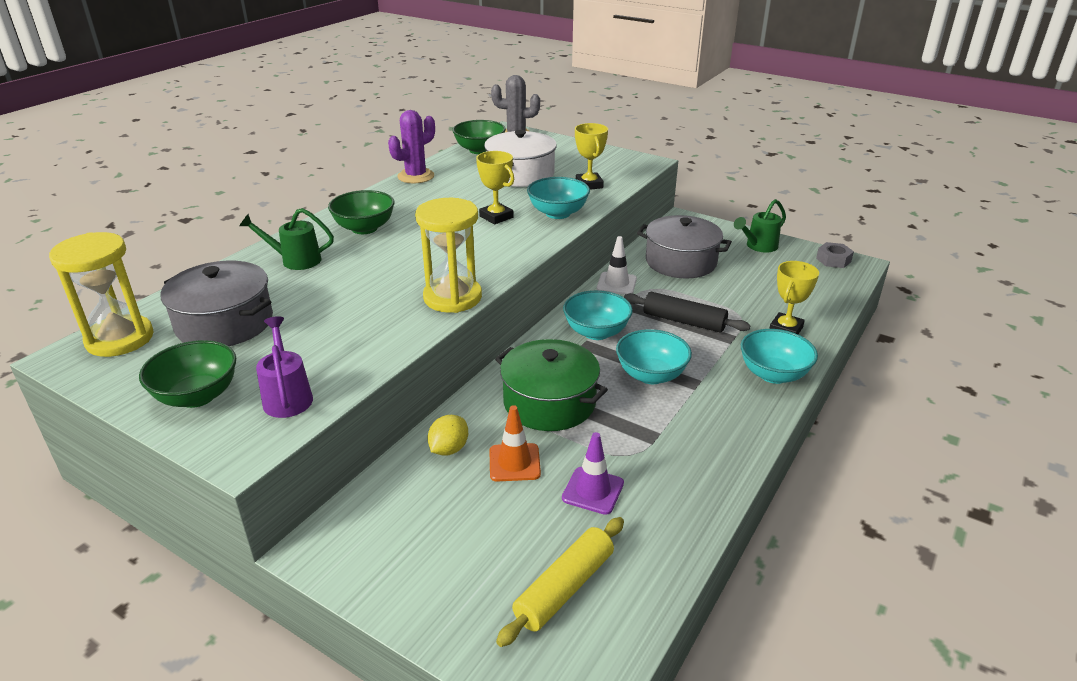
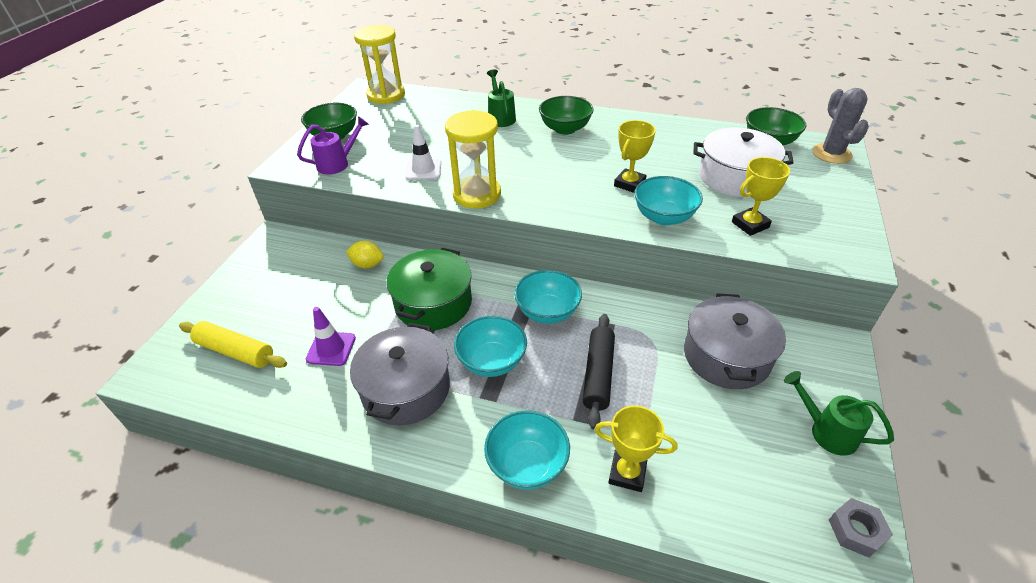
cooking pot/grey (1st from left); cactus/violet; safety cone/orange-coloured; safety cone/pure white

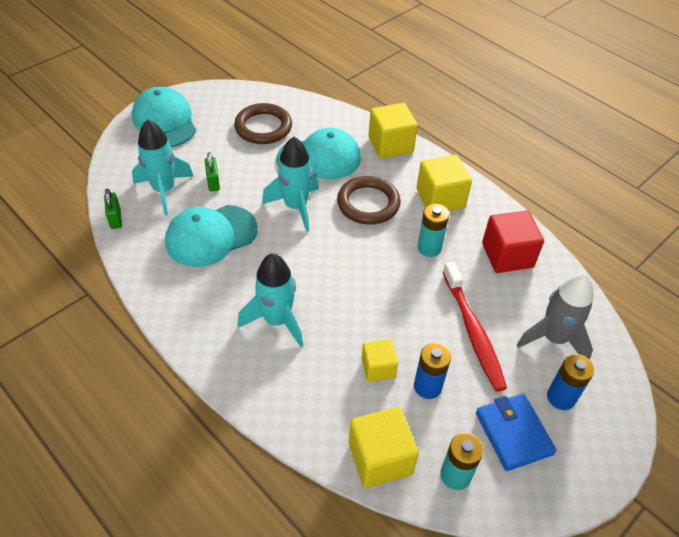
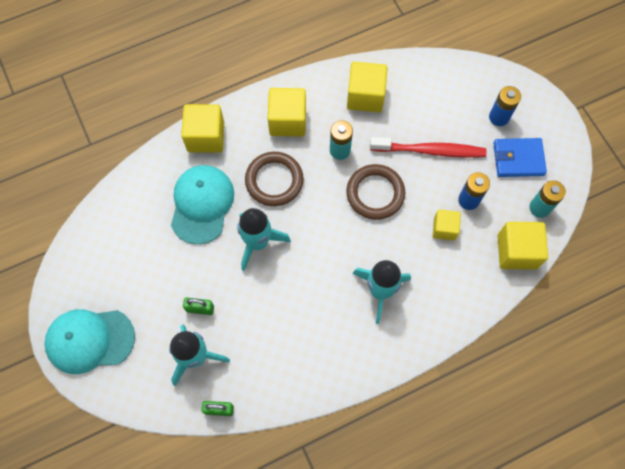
cap/turquoise (2nd from left in the first image); hoop/dark brown (2nd from left); block/golden (3rd from left); spaceship/grey

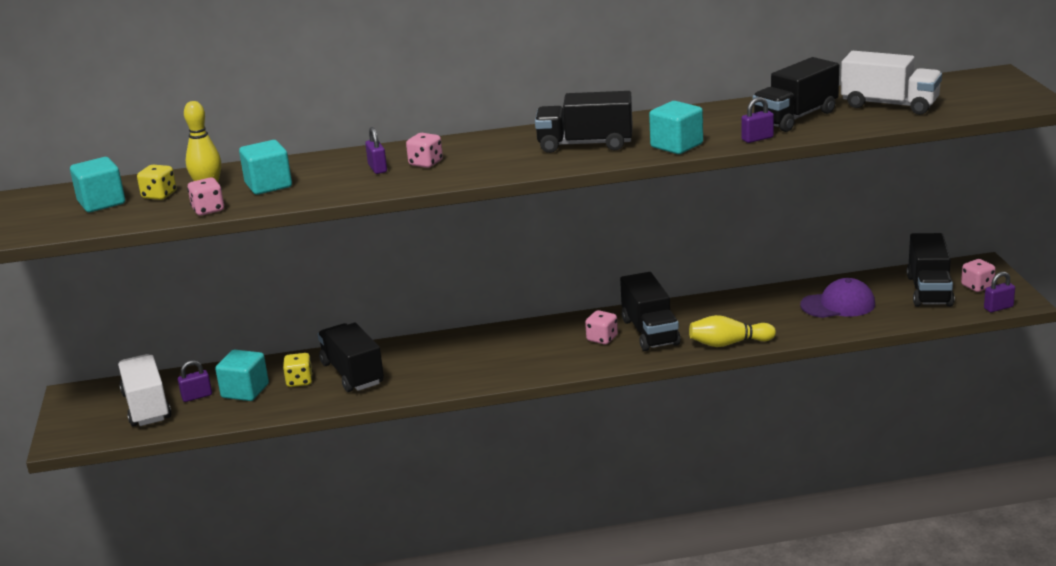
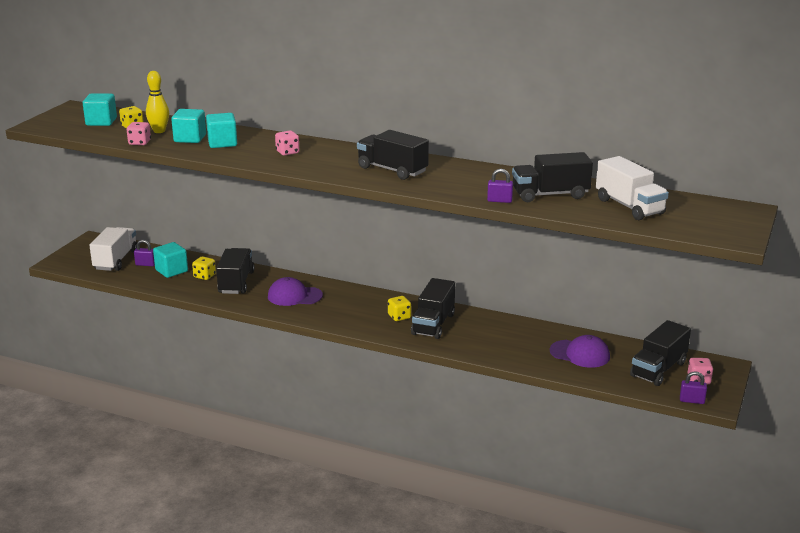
padlock/violet (2nd from left in the first image); die/golden (3rd from left); block/turquoise (4th from left); tenpin/golden (2nd from left in the first image); cap/violet (1st from left)

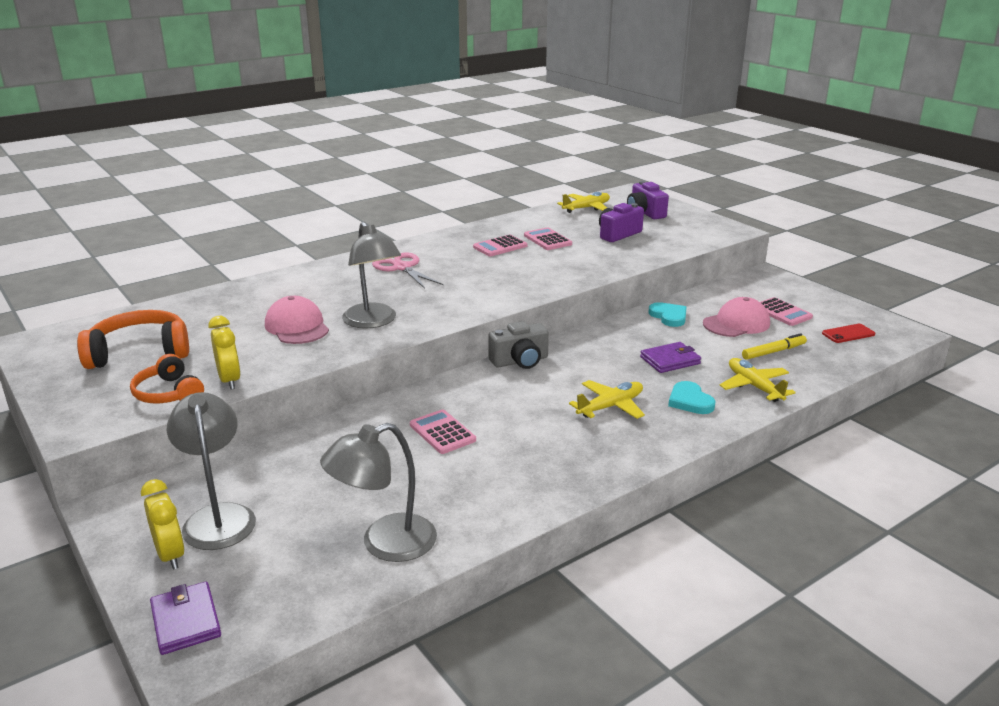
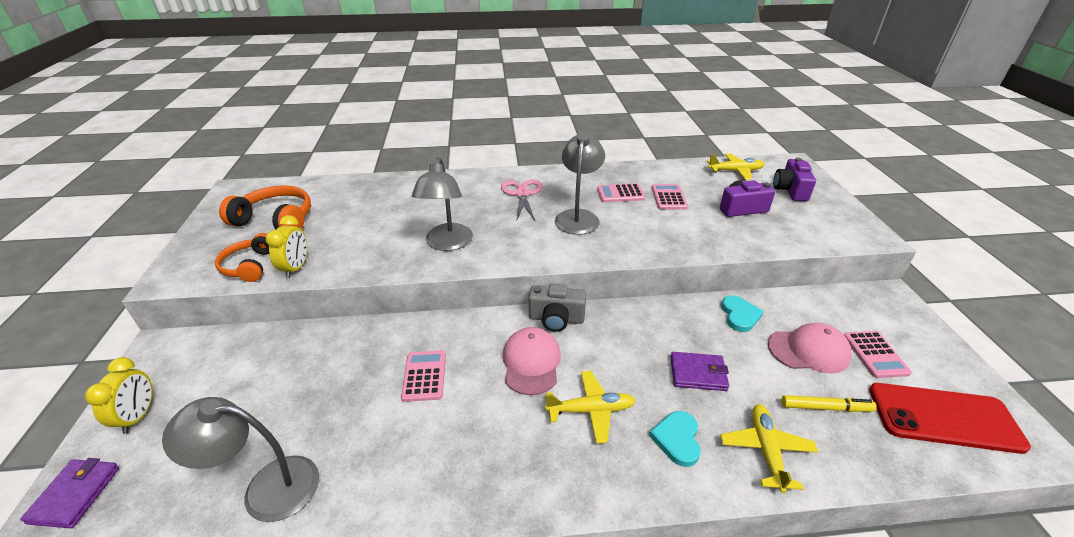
lamp/grey (3rd from left); cap/pink (1st from left); phone/red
+ + + + + + +
### EXERCISE OBJECTIVE
Omit the pictures and output all remaining material exactly.

### TASK SOLUTION
cooking pot/grey (1st from left); cactus/violet; safety cone/orange-coloured; safety cone/pure white

cap/turquoise (2nd from left in the first image); hoop/dark brown (2nd from left); block/golden (3rd from left); spaceship/grey

padlock/violet (2nd from left in the first image); die/golden (3rd from left); block/turquoise (4th from left); tenpin/golden (2nd from left in the first image); cap/violet (1st from left)

lamp/grey (3rd from left); cap/pink (1st from left); phone/red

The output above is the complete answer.